BEGIN STUDY MATERIAL

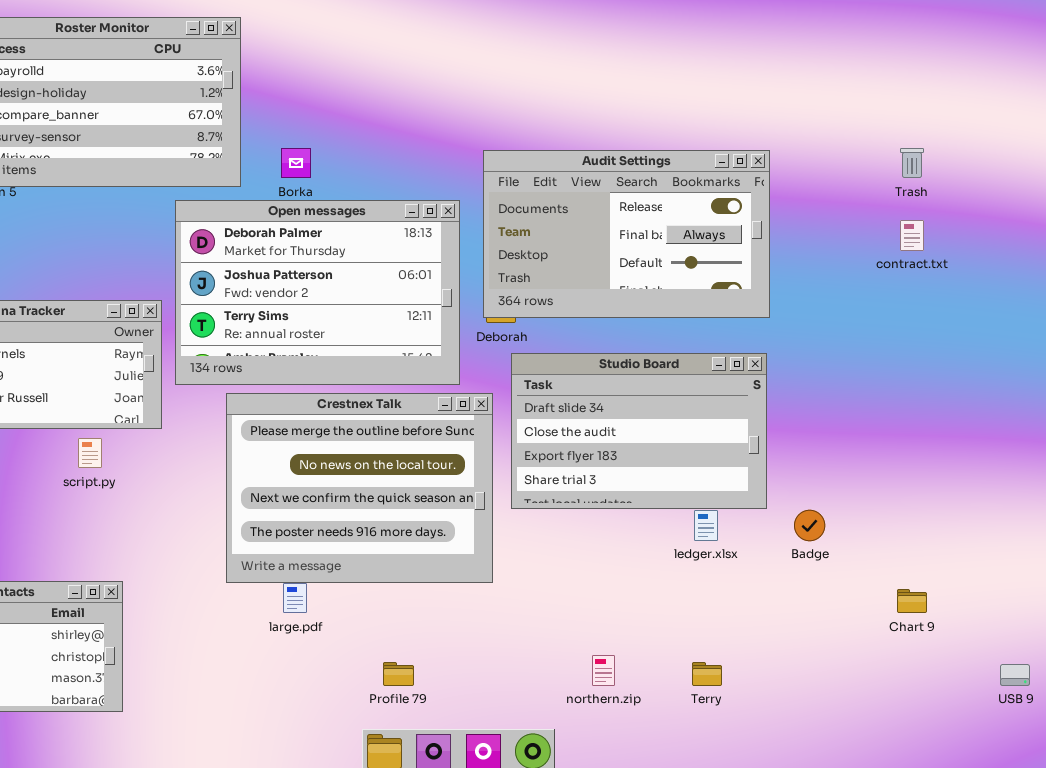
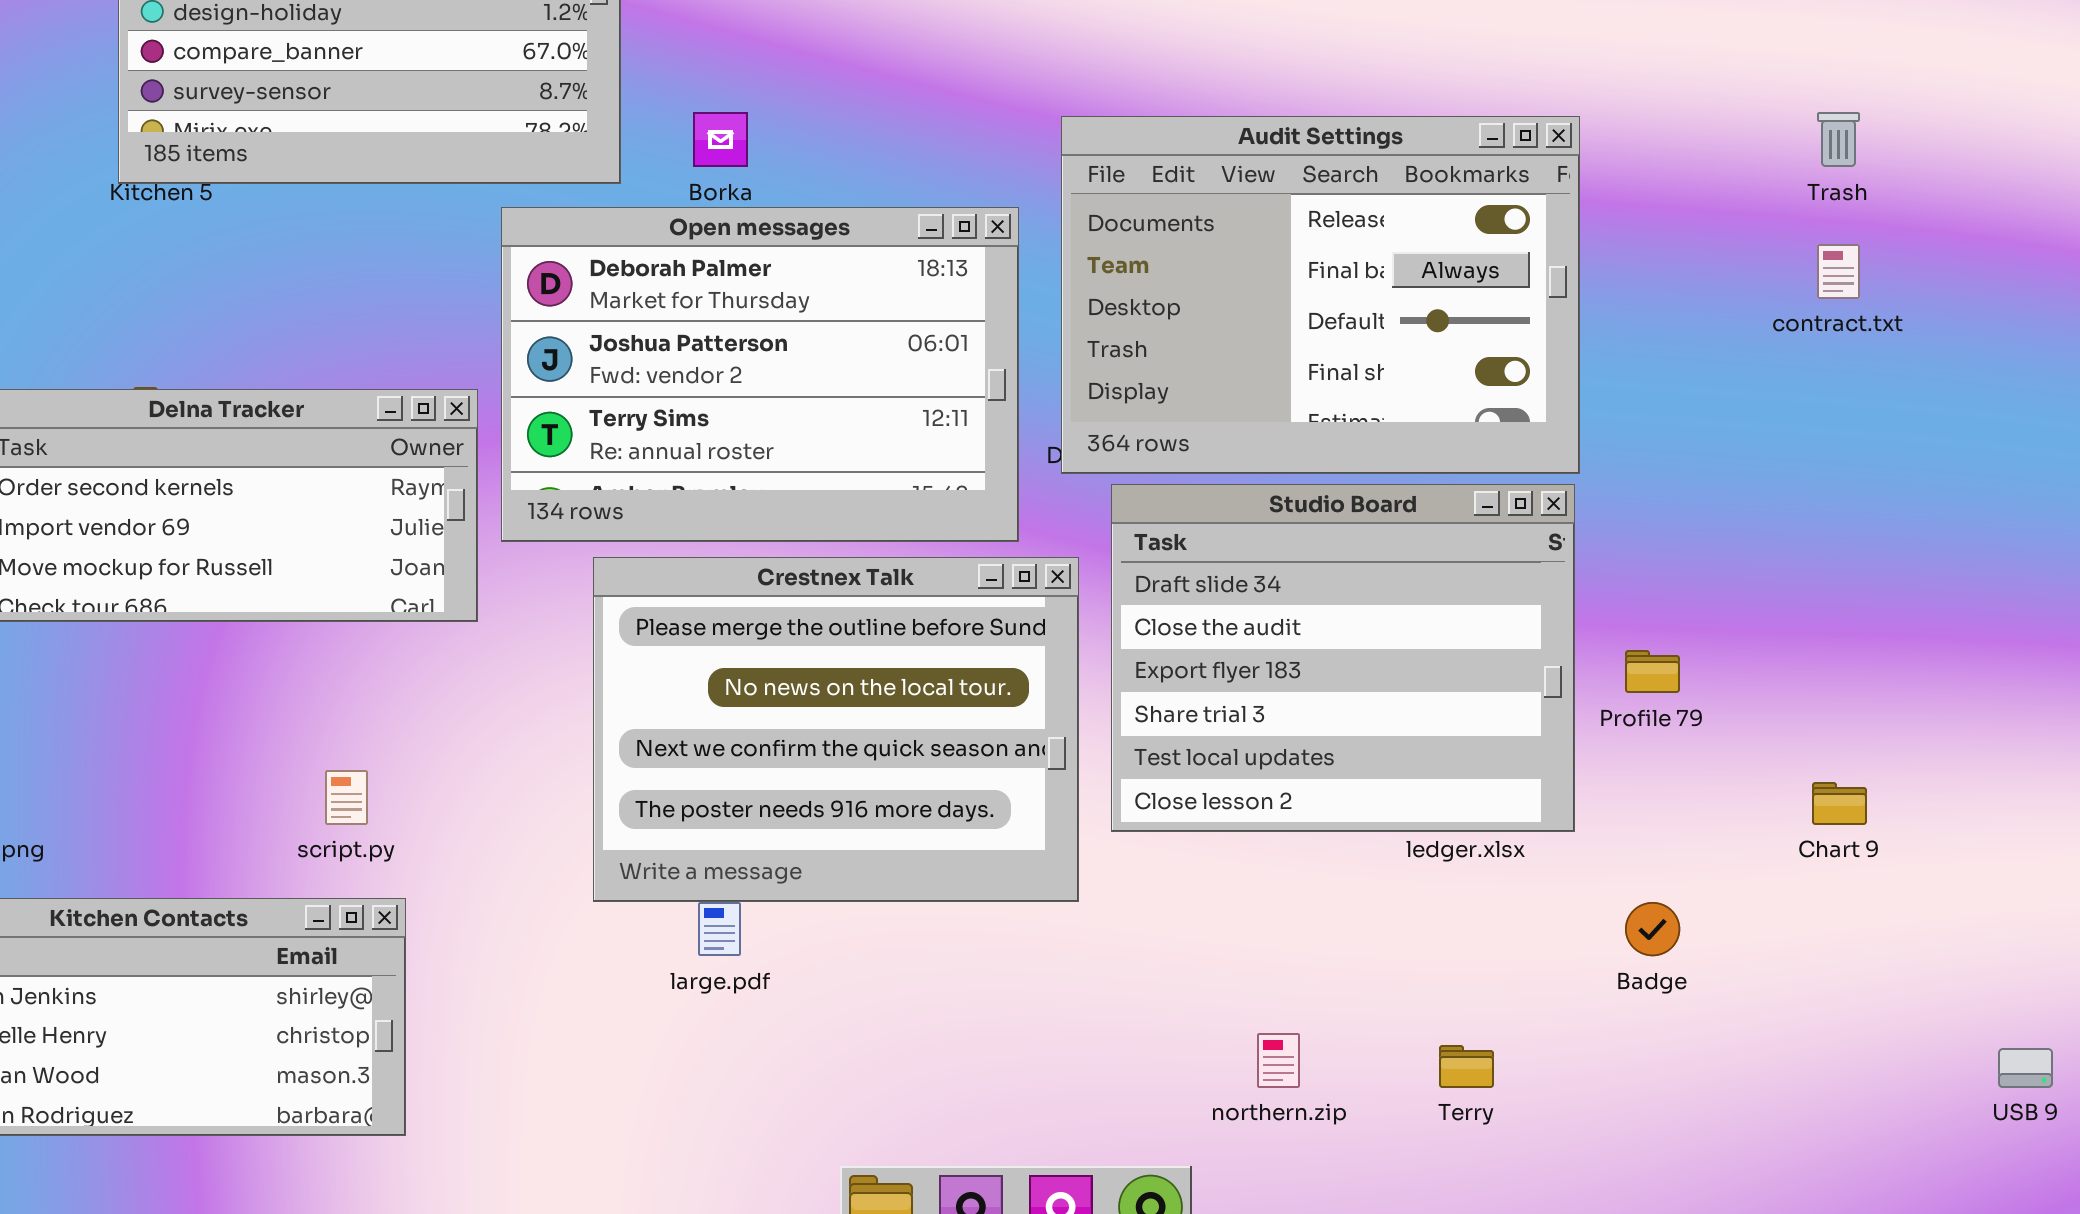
Audit Settings: [483,150,770,318] -> [1061,116,1580,474], resized
Studio Board: [511,353,767,509] -> [1111,484,1575,832], resized
script.py: [78,438,102,468] -> [325,770,368,825], moved
Badge: [794,510,825,541] -> [1625,902,1680,956], moved
Chart 9: [897,589,927,613] -> [1812,782,1867,825], moved
Profile 79: [383,662,414,686] -> [1625,650,1680,693], moved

END STUDY MATERIAL

* TASK DETAILS *
Each line from the one containing "script.py: [78,438,102,468] ->" to the final line above should be written out exactly; please omit the others.

* RESPONSE FOR THIS EXERCISE *
script.py: [78,438,102,468] -> [325,770,368,825], moved
Badge: [794,510,825,541] -> [1625,902,1680,956], moved
Chart 9: [897,589,927,613] -> [1812,782,1867,825], moved
Profile 79: [383,662,414,686] -> [1625,650,1680,693], moved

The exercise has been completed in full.